• _Exercise goal_: I'd ask you to write out the lines below exactly, with no images.

• _Data excerpt_:
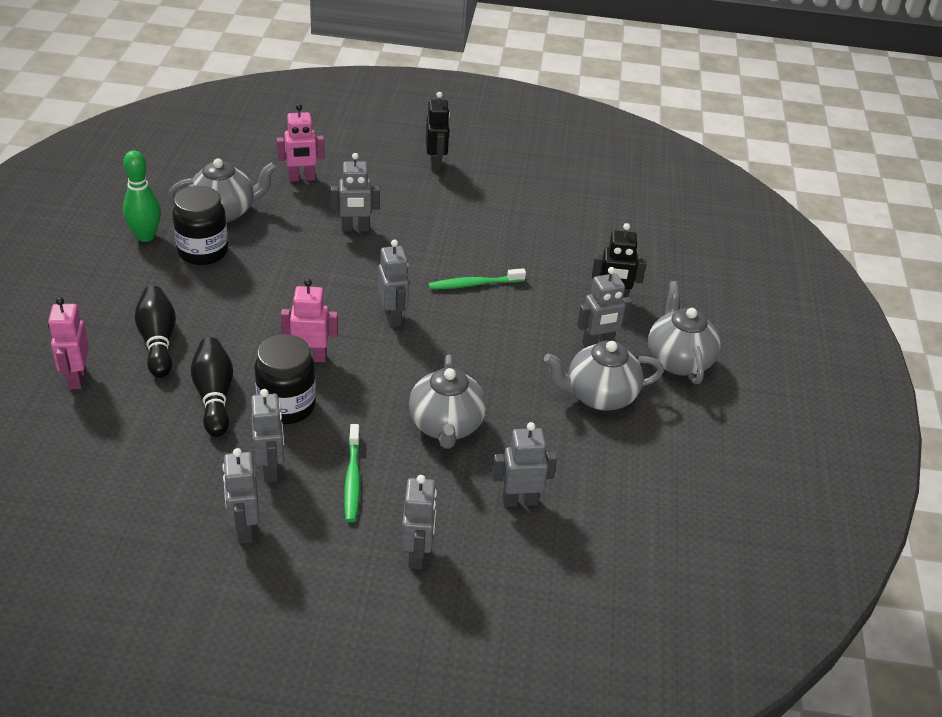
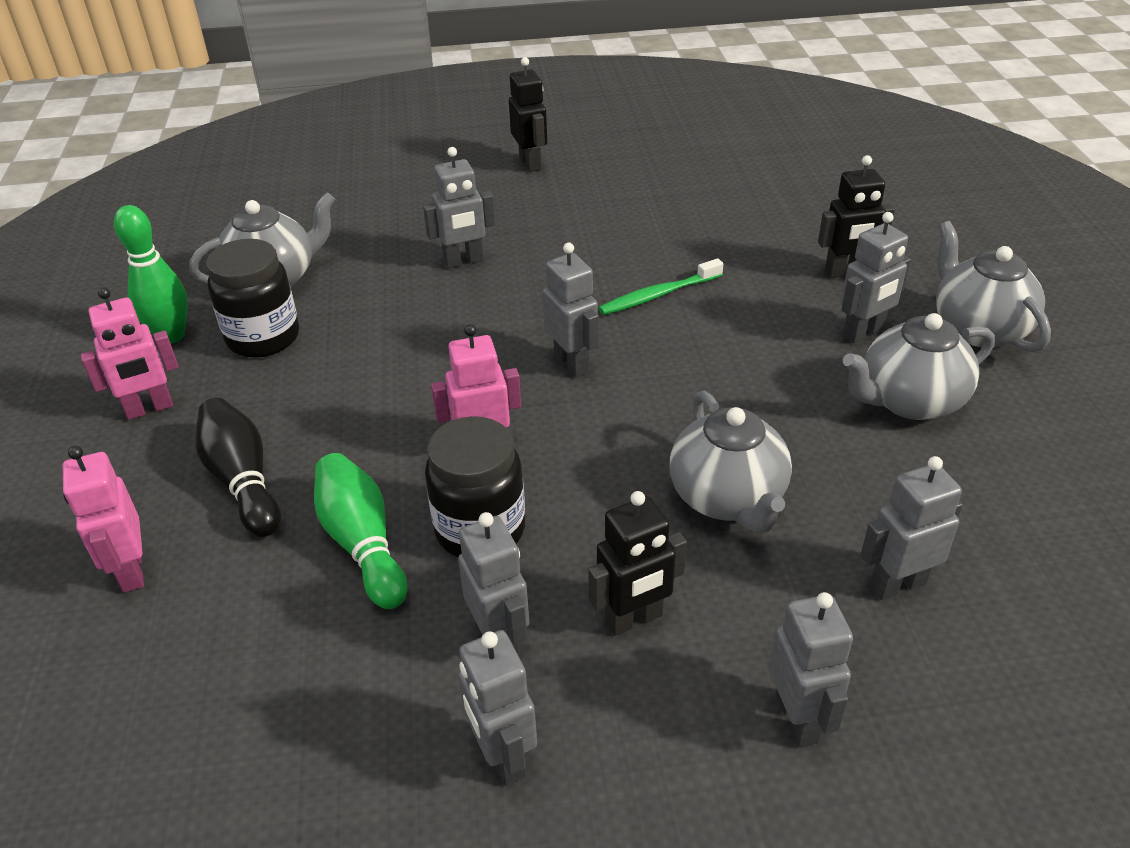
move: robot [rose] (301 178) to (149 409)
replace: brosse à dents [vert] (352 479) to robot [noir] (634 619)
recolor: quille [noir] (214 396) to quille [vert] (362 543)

• _Solution to the problem_:
move: robot [rose] (301 178) to (149 409)
replace: brosse à dents [vert] (352 479) to robot [noir] (634 619)
recolor: quille [noir] (214 396) to quille [vert] (362 543)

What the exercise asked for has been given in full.